PROBLEM STATEMENT —
Every line below needs to be printed again exactly, without any of its pictures.

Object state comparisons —
*** Block opens ***

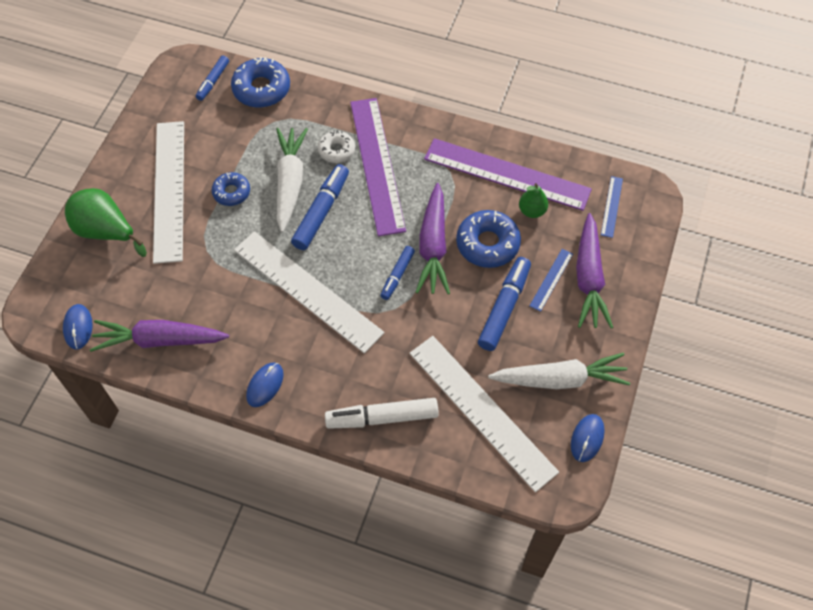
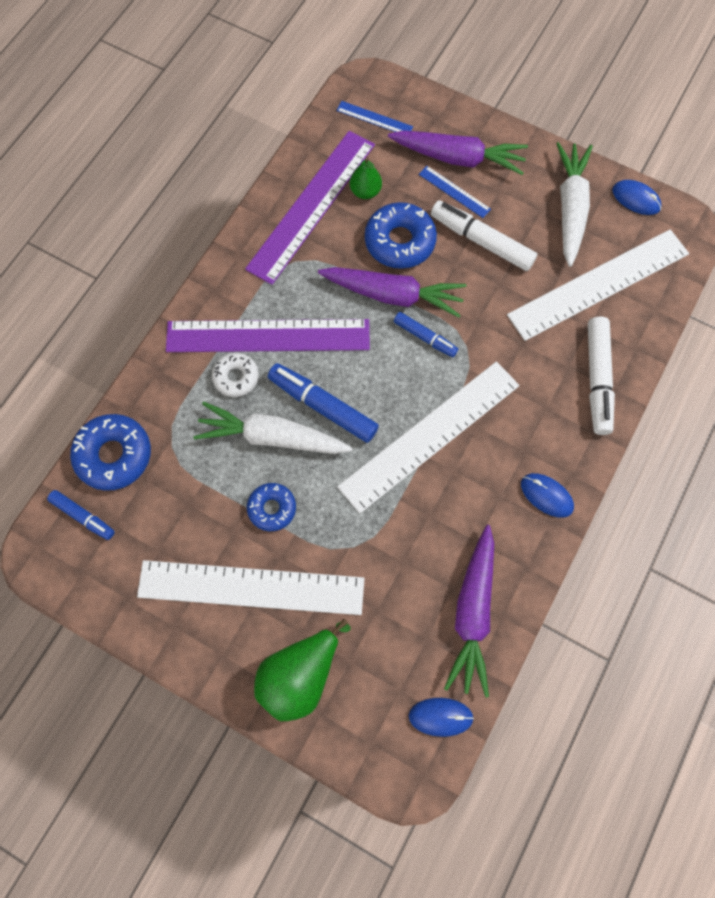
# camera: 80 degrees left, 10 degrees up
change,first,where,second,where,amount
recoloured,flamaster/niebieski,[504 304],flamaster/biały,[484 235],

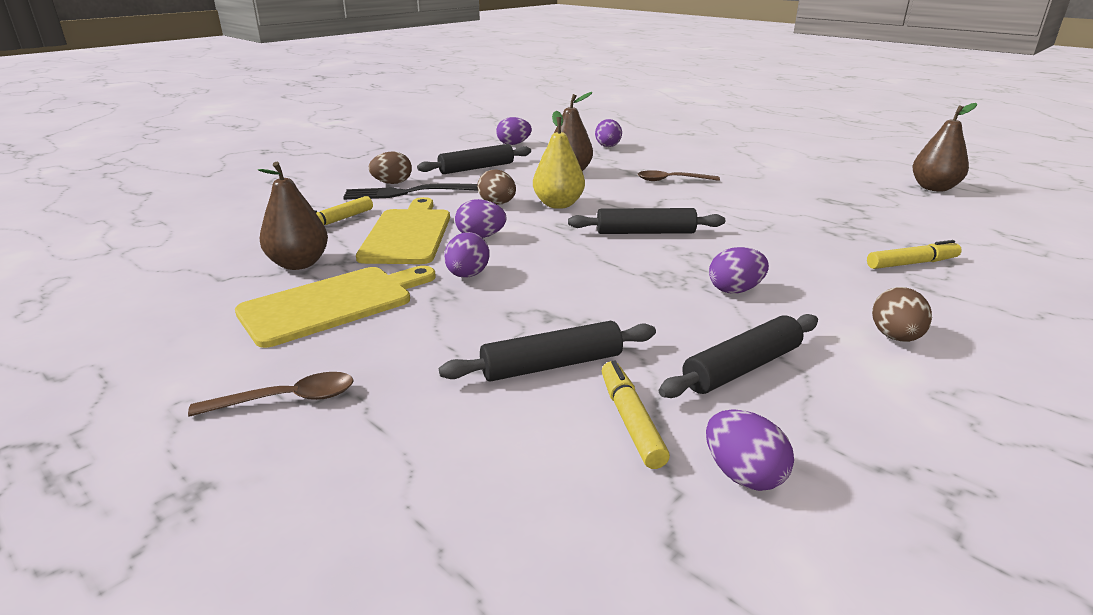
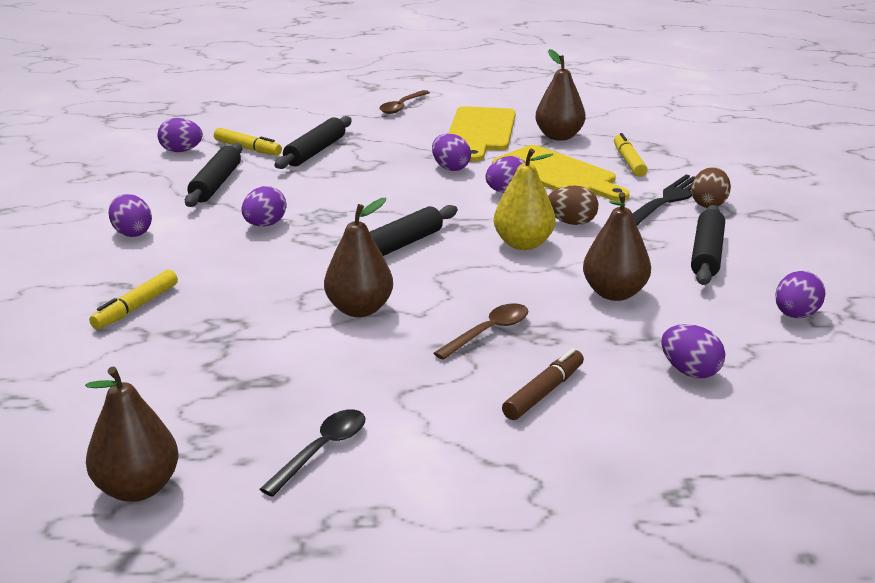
# camera: 135 degrees right, 0 degrees up
change,first,where,second,where,amount
recoloured,jajko/brązowy,[902 314],jajko/fioletowy,[130 215],
added,,,gruszka/brązowy,[358 257],
added,,,flamaster/brązowy,[543 384],
added,,,łyżka/czarny,[312 453],

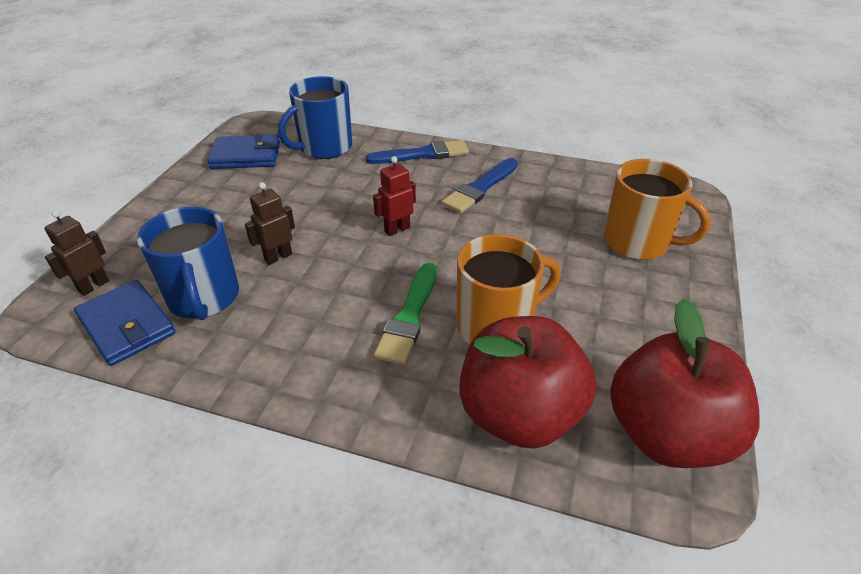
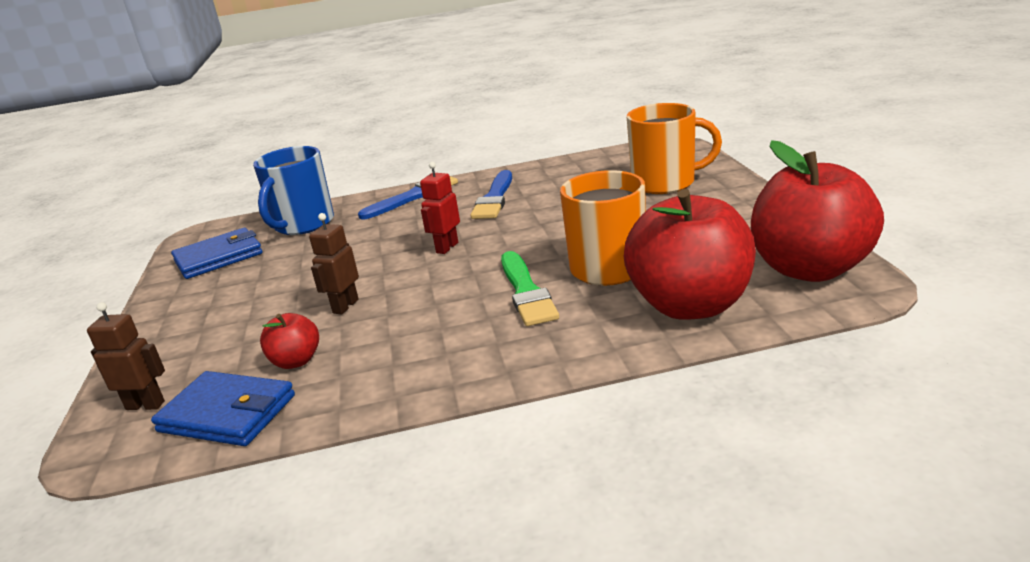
# camera: 25 degrees left, 15 degrees down
change,first,where,second,where,amount
replaced,kubek/niebieski,[188 263],jabłko/czerwony,[289 341],
turned,robot/brązowy,[77 253],,[126 356],90 degrees clockwise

*** Block closes ***

WRITTEN RESPONSE —
# camera: 80 degrees left, 10 degrees up
change,first,where,second,where,amount
recoloured,flamaster/niebieski,[504 304],flamaster/biały,[484 235],

# camera: 135 degrees right, 0 degrees up
change,first,where,second,where,amount
recoloured,jajko/brązowy,[902 314],jajko/fioletowy,[130 215],
added,,,gruszka/brązowy,[358 257],
added,,,flamaster/brązowy,[543 384],
added,,,łyżka/czarny,[312 453],

# camera: 25 degrees left, 15 degrees down
change,first,where,second,where,amount
replaced,kubek/niebieski,[188 263],jabłko/czerwony,[289 341],
turned,robot/brązowy,[77 253],,[126 356],90 degrees clockwise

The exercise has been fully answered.